┌────────

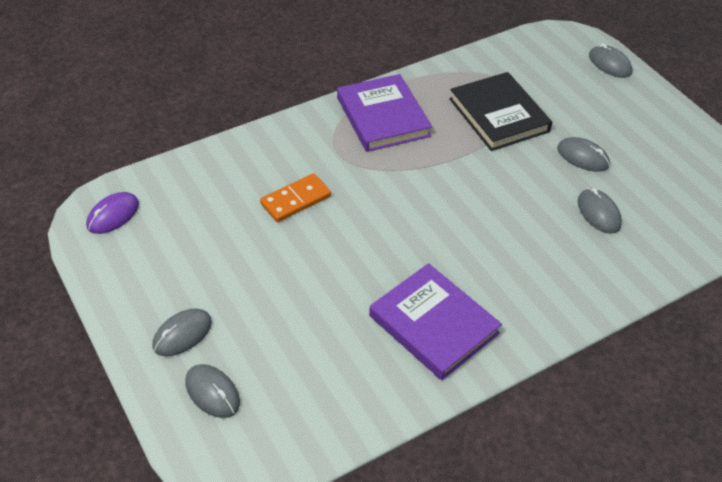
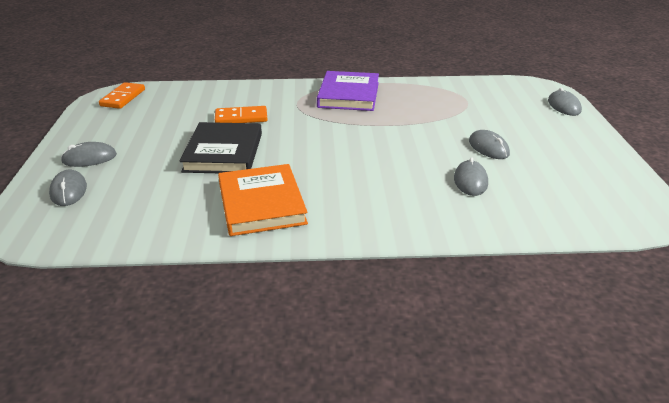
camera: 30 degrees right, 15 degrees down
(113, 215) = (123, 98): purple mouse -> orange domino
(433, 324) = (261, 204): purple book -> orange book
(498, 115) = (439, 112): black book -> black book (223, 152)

└────────
┌────────

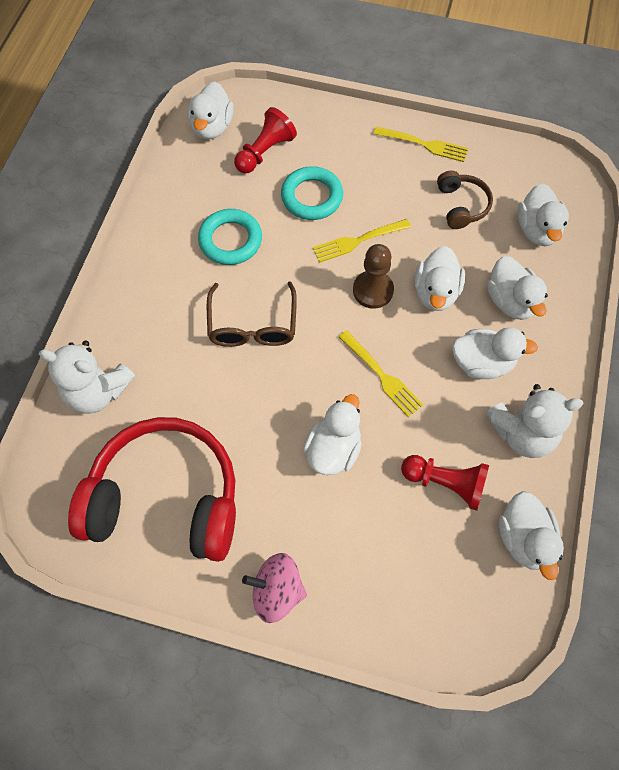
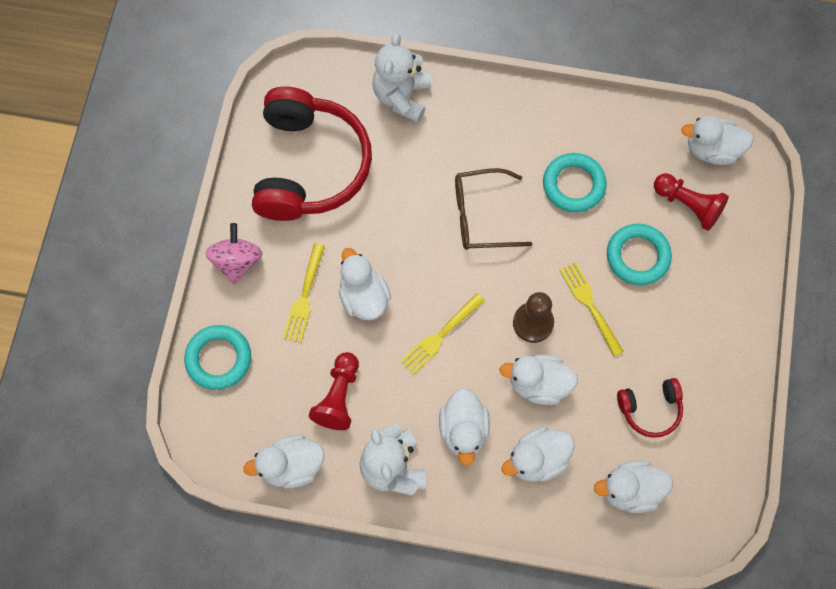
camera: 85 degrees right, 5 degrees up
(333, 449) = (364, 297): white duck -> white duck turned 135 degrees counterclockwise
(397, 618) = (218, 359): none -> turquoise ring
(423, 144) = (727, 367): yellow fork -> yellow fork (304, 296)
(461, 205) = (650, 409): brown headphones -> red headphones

└────────

WHAT THE TASK REQUIRES:
Give an exact copy of the lines above from the line with "camera: 30 degrees right, 15 degrees down" up to and including the line with "(498, 115) = (439, 112): black", and leave everything else out.

ANSWER FOR THE TASK:
camera: 30 degrees right, 15 degrees down
(113, 215) = (123, 98): purple mouse -> orange domino
(433, 324) = (261, 204): purple book -> orange book
(498, 115) = (439, 112): black book -> black book (223, 152)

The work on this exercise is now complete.